• [RECORDS PROVIDED]:
****

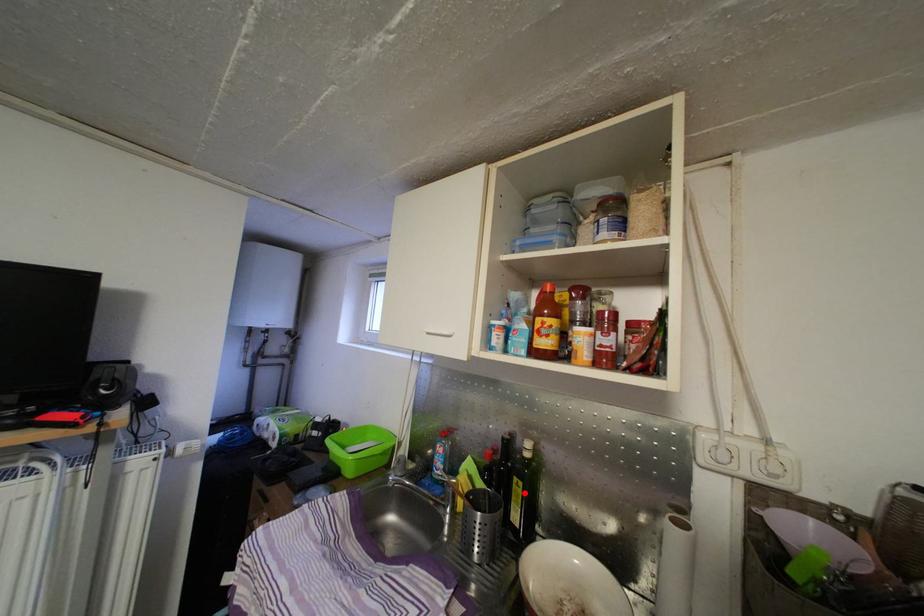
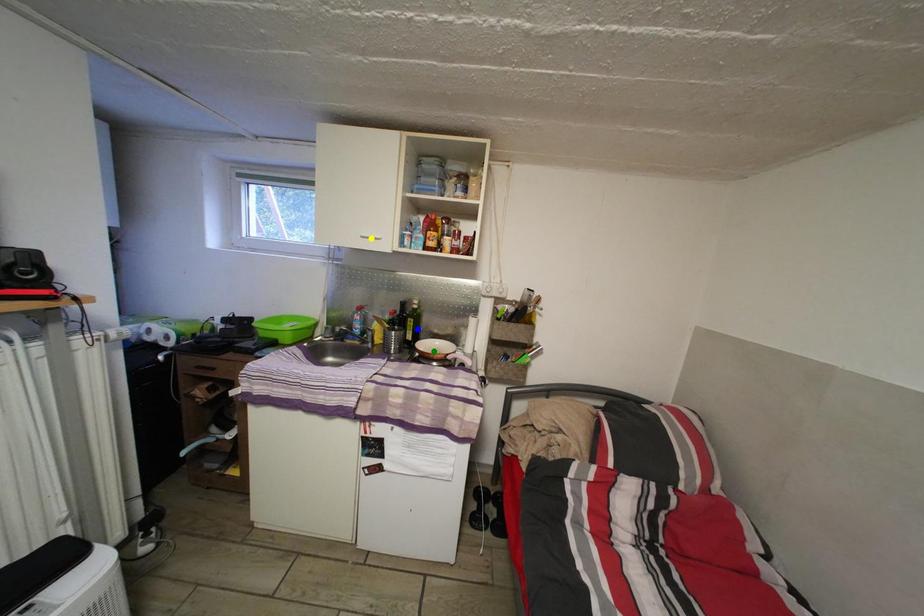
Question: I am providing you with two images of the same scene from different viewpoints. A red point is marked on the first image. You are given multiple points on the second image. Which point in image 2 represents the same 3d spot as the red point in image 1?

****

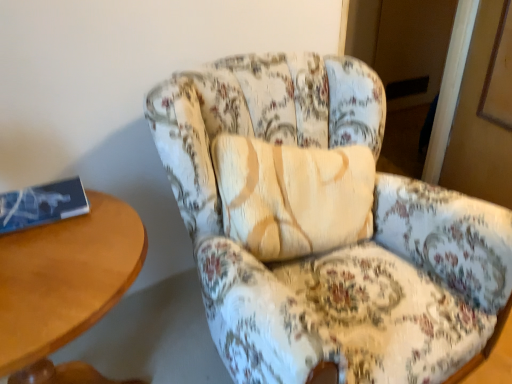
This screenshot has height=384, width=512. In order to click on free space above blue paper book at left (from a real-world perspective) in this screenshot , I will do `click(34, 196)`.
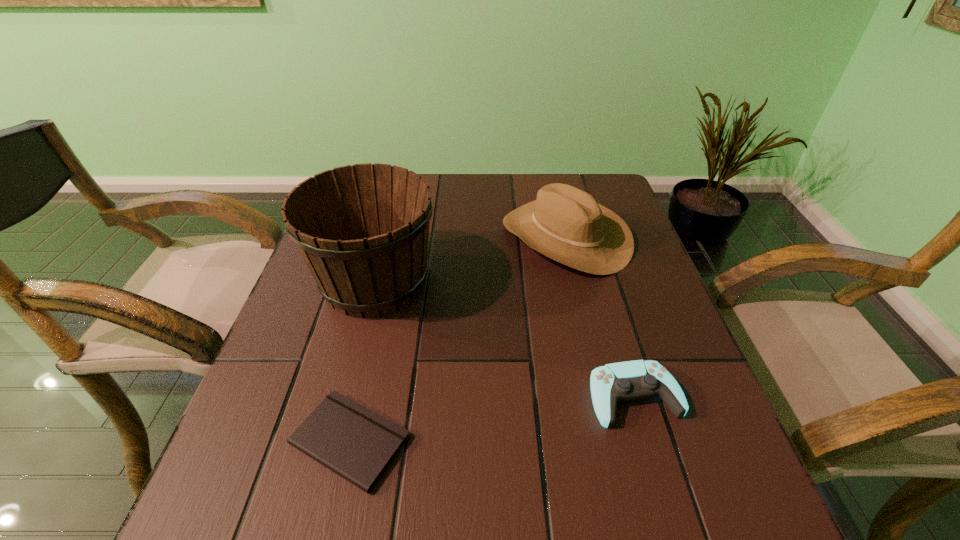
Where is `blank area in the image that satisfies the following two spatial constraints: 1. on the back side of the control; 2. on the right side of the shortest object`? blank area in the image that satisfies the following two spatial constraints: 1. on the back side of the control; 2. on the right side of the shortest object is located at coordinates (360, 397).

****

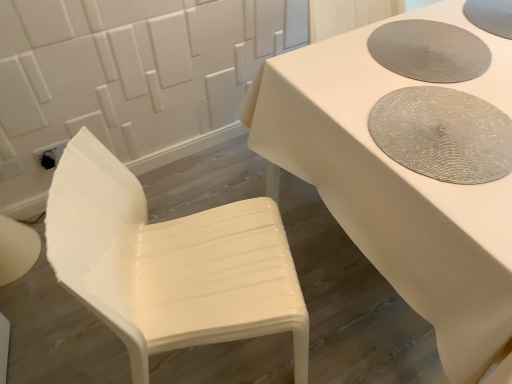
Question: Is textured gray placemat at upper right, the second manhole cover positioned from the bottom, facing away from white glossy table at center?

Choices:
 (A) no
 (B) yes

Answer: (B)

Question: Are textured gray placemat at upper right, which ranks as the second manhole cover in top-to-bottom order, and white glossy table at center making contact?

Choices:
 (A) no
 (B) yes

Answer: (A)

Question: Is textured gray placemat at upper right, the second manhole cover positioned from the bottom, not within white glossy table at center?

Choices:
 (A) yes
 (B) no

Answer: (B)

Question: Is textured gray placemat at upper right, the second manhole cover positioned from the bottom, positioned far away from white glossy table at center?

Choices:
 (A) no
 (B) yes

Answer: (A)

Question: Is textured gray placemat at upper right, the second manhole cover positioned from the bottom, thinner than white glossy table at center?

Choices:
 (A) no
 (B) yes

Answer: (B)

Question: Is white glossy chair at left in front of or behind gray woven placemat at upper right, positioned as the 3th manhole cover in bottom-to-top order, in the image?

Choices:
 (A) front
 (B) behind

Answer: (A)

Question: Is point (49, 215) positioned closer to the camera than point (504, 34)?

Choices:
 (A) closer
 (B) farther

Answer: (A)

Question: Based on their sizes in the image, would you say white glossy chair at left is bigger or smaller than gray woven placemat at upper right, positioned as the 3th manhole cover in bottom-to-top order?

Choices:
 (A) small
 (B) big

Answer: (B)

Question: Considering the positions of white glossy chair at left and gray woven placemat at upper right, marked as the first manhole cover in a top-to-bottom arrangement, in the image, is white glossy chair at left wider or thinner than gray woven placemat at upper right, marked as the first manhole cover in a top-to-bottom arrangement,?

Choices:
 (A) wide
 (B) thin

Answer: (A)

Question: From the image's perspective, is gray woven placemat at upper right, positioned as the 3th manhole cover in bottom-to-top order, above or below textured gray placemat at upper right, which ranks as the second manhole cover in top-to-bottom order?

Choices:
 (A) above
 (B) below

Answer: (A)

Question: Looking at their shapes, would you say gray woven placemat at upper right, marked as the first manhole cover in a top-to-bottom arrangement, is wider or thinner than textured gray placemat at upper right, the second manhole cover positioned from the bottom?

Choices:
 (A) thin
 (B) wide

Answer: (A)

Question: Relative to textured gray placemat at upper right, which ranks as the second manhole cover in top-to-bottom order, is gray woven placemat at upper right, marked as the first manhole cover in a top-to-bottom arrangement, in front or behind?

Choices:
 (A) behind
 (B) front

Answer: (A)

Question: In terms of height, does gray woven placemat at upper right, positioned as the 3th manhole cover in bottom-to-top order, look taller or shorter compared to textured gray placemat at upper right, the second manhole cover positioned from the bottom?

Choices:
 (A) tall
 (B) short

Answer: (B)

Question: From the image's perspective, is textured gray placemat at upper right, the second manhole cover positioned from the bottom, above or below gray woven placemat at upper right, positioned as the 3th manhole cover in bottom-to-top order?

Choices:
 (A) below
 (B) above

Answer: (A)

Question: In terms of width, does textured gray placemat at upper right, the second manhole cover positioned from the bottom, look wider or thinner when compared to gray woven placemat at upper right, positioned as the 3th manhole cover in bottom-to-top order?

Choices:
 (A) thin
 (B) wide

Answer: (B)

****

• [DO THIS]: Locate each line in the listing above that contains the word "does" and copy those lines out. Case counts.

• [FINISHED ANSWER]:
Question: In terms of height, does gray woven placemat at upper right, positioned as the 3th manhole cover in bottom-to-top order, look taller or shorter compared to textured gray placemat at upper right, the second manhole cover positioned from the bottom?
Question: In terms of width, does textured gray placemat at upper right, the second manhole cover positioned from the bottom, look wider or thinner when compared to gray woven placemat at upper right, positioned as the 3th manhole cover in bottom-to-top order?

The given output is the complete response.